ACTIVITY → Using the data beneath this instruction, retype only the lines from the one that contains "BT pin TXD: D8 -> RX" down to the one that contains "JOY pin VRY: D4 -> D1", both included, exactly as they appear.

(Beginning of TASK INPUTS)

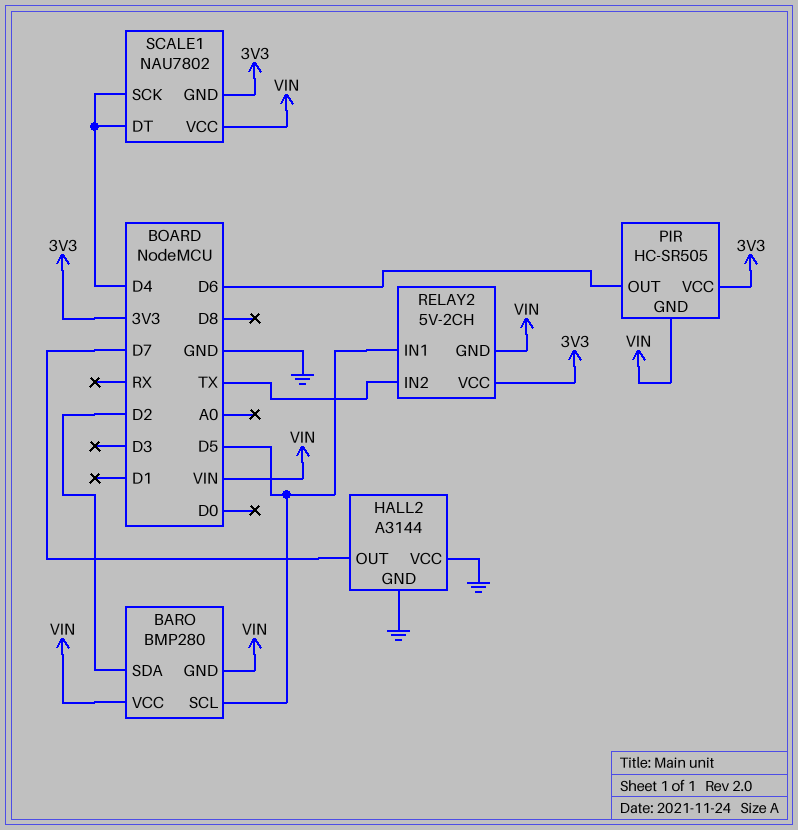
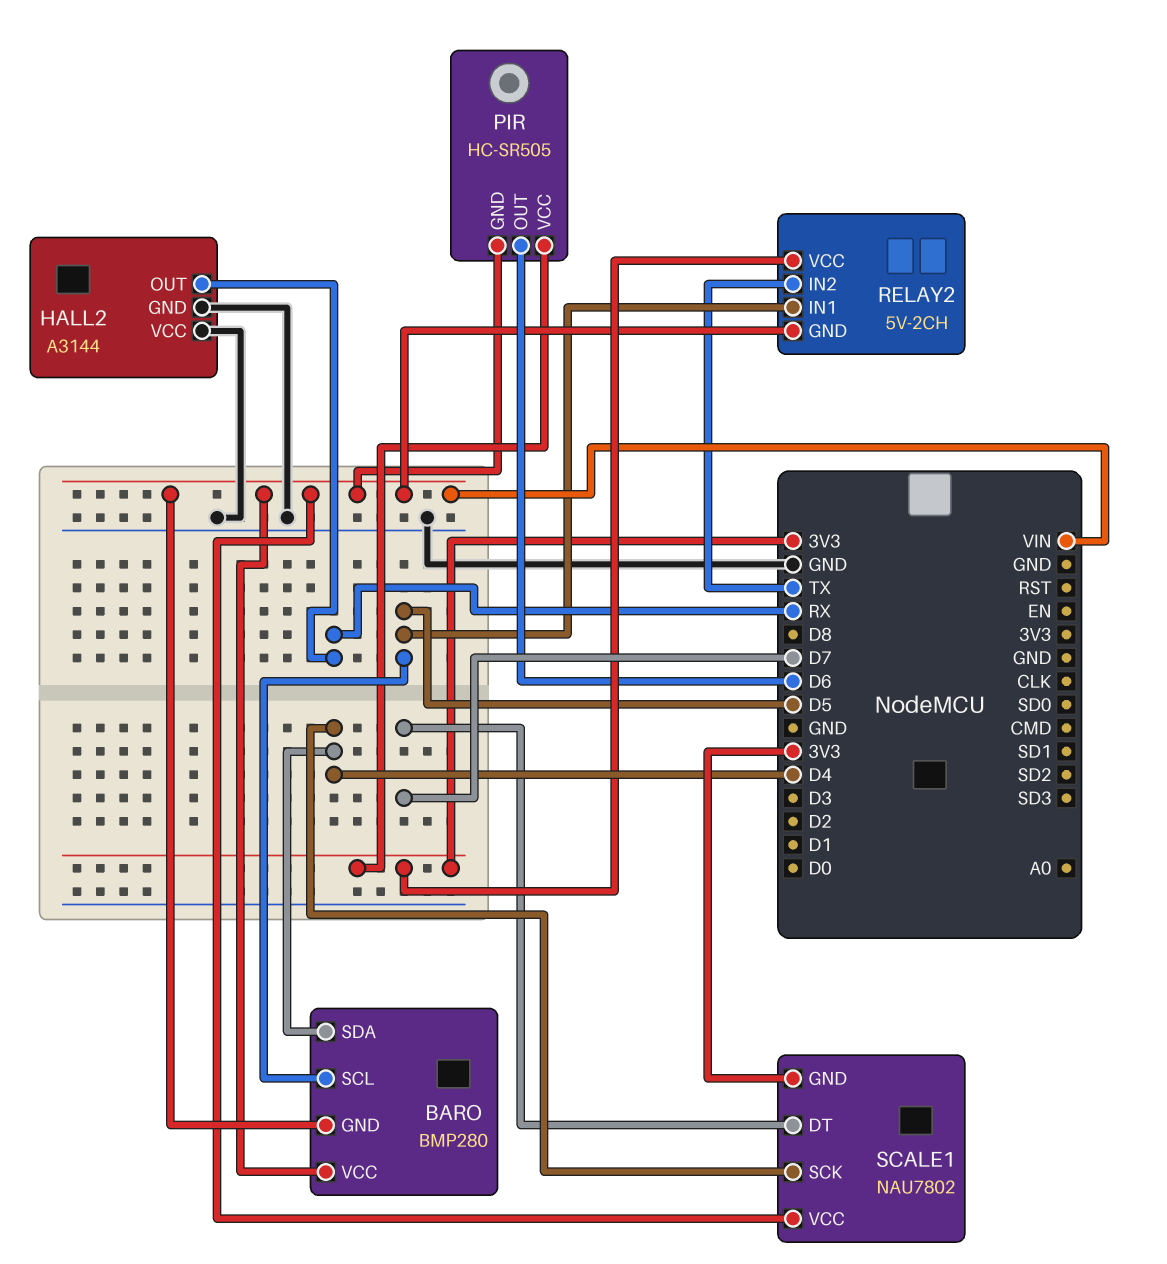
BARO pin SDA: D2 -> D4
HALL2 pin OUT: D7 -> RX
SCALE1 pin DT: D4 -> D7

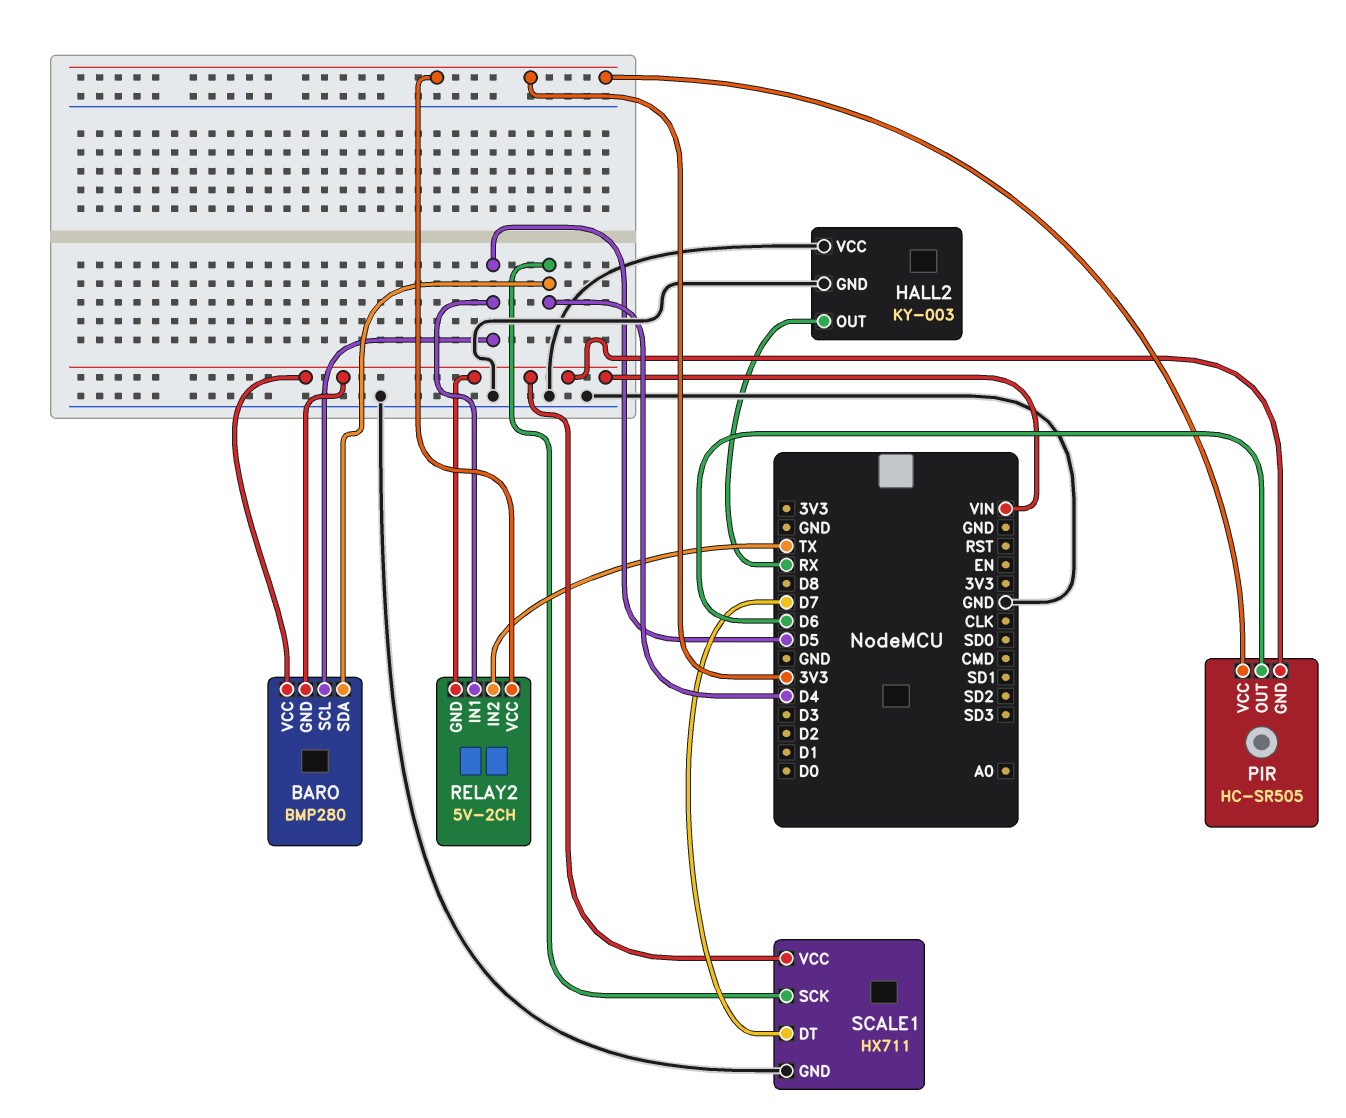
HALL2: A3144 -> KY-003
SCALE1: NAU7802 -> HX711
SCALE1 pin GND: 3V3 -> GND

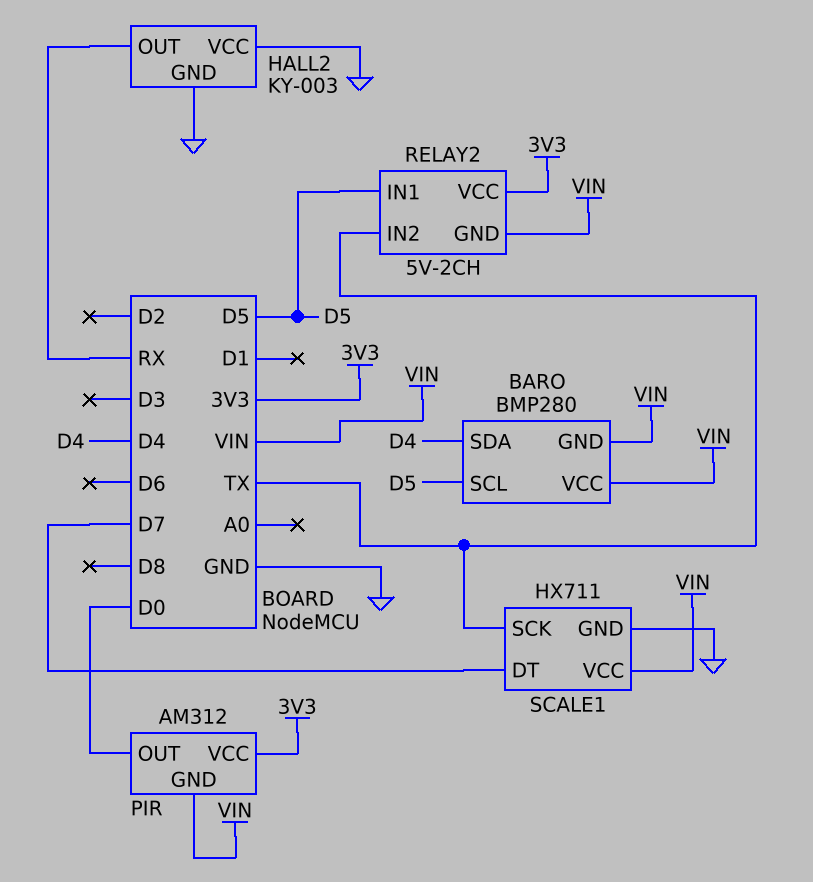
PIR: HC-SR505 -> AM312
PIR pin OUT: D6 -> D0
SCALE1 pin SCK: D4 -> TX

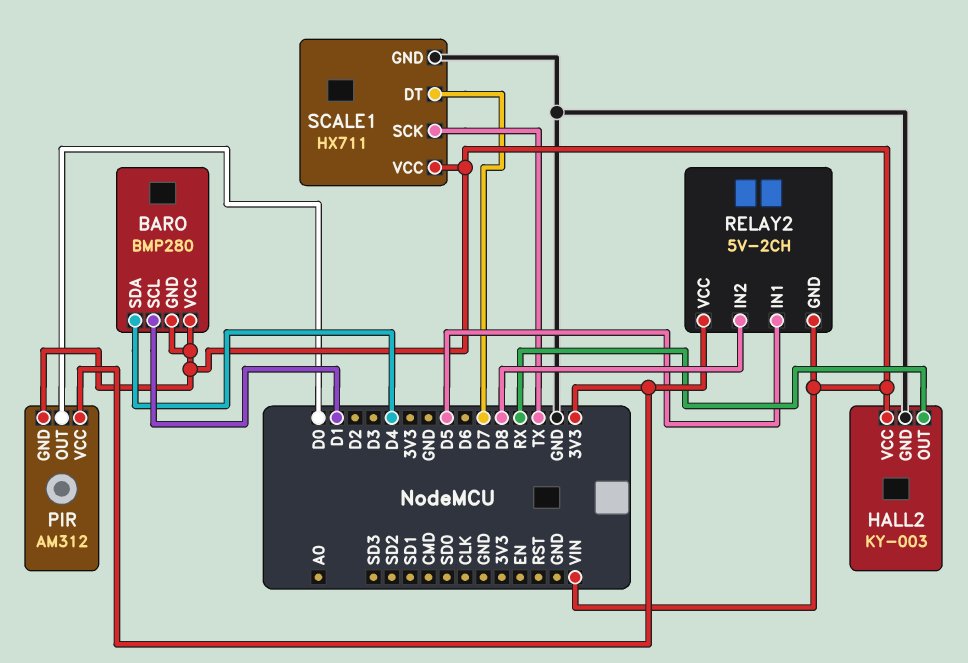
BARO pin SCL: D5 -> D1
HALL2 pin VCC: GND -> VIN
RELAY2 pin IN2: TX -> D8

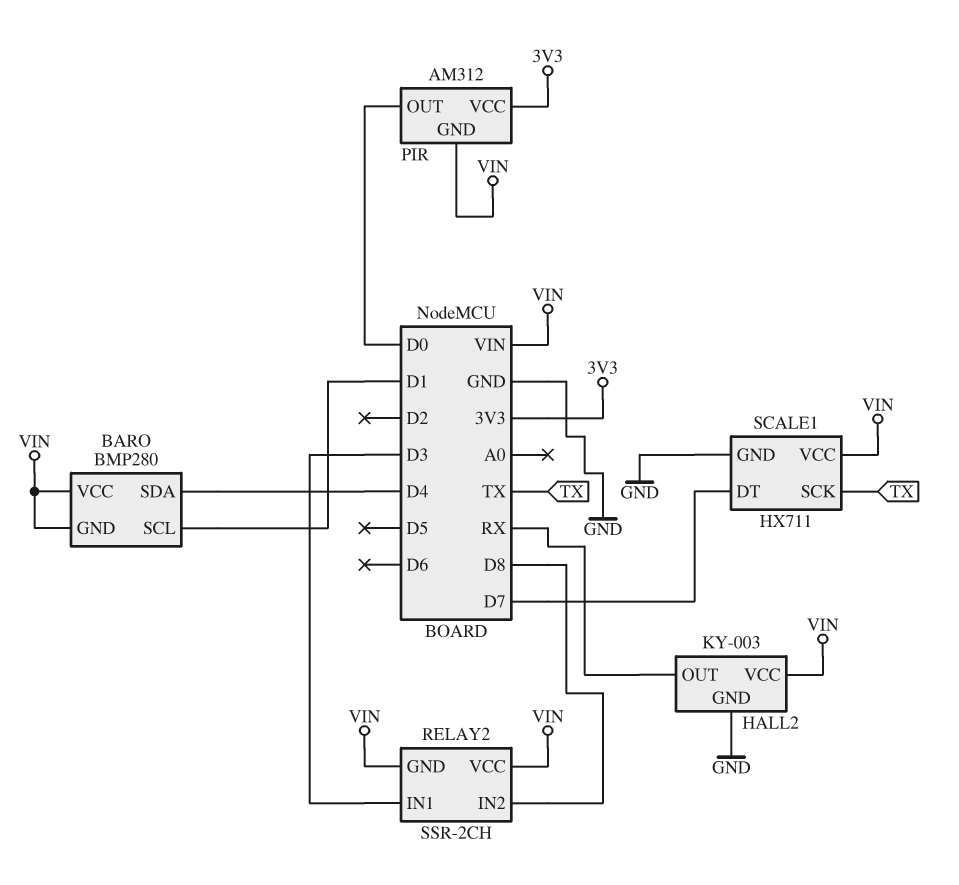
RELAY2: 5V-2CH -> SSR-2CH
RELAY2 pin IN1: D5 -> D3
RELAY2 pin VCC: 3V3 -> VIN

(End of TASK INPUTS)
(Beginning of TASK INPUTS)

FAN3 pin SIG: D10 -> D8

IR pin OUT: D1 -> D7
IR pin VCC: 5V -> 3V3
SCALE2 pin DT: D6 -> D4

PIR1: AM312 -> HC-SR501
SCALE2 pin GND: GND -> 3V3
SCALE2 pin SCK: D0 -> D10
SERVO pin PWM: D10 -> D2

(End of TASK INPUTS)
(Beginning of TASK INPUTS)

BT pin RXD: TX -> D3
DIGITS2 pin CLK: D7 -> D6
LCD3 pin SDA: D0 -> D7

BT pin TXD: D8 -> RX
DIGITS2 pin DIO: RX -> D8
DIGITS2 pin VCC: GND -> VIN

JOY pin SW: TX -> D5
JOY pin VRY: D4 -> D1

(End of TASK INPUTS)

SOLUTION →
BT pin TXD: D8 -> RX
DIGITS2 pin DIO: RX -> D8
DIGITS2 pin VCC: GND -> VIN

JOY pin SW: TX -> D5
JOY pin VRY: D4 -> D1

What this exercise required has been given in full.